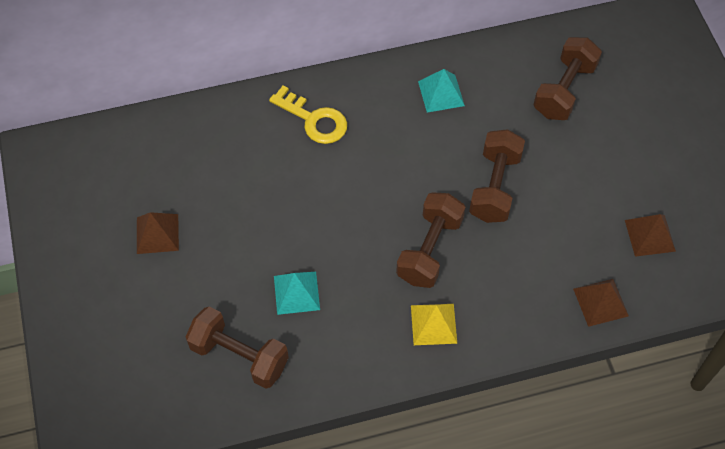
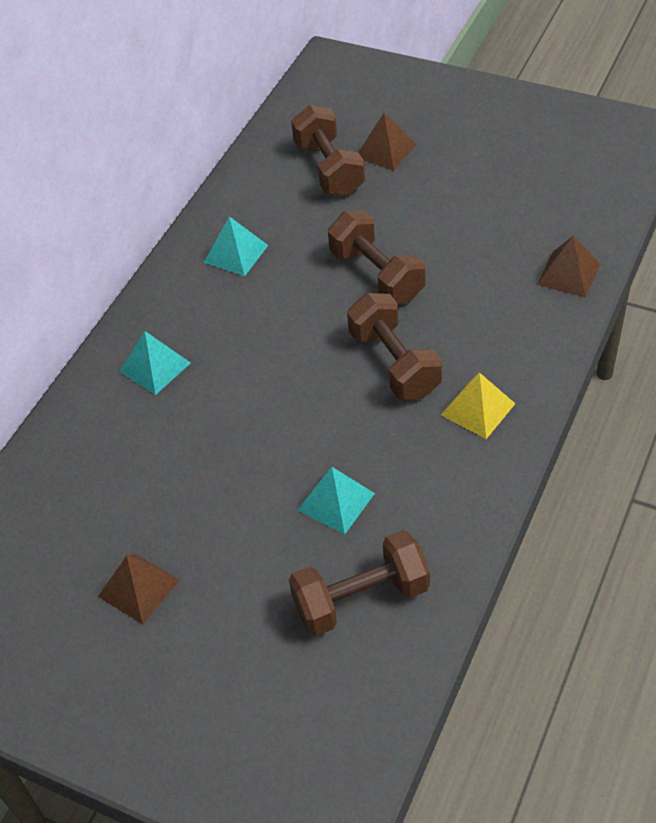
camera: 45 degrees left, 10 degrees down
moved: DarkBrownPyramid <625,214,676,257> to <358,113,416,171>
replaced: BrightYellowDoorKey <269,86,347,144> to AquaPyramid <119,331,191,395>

- _TASK DIRECTIONS_: Print the material in full and exactly; the pictures must not be printed.

- _ANSWER TO THIS TASK_:
camera: 45 degrees left, 10 degrees down
moved: DarkBrownPyramid <625,214,676,257> to <358,113,416,171>
replaced: BrightYellowDoorKey <269,86,347,144> to AquaPyramid <119,331,191,395>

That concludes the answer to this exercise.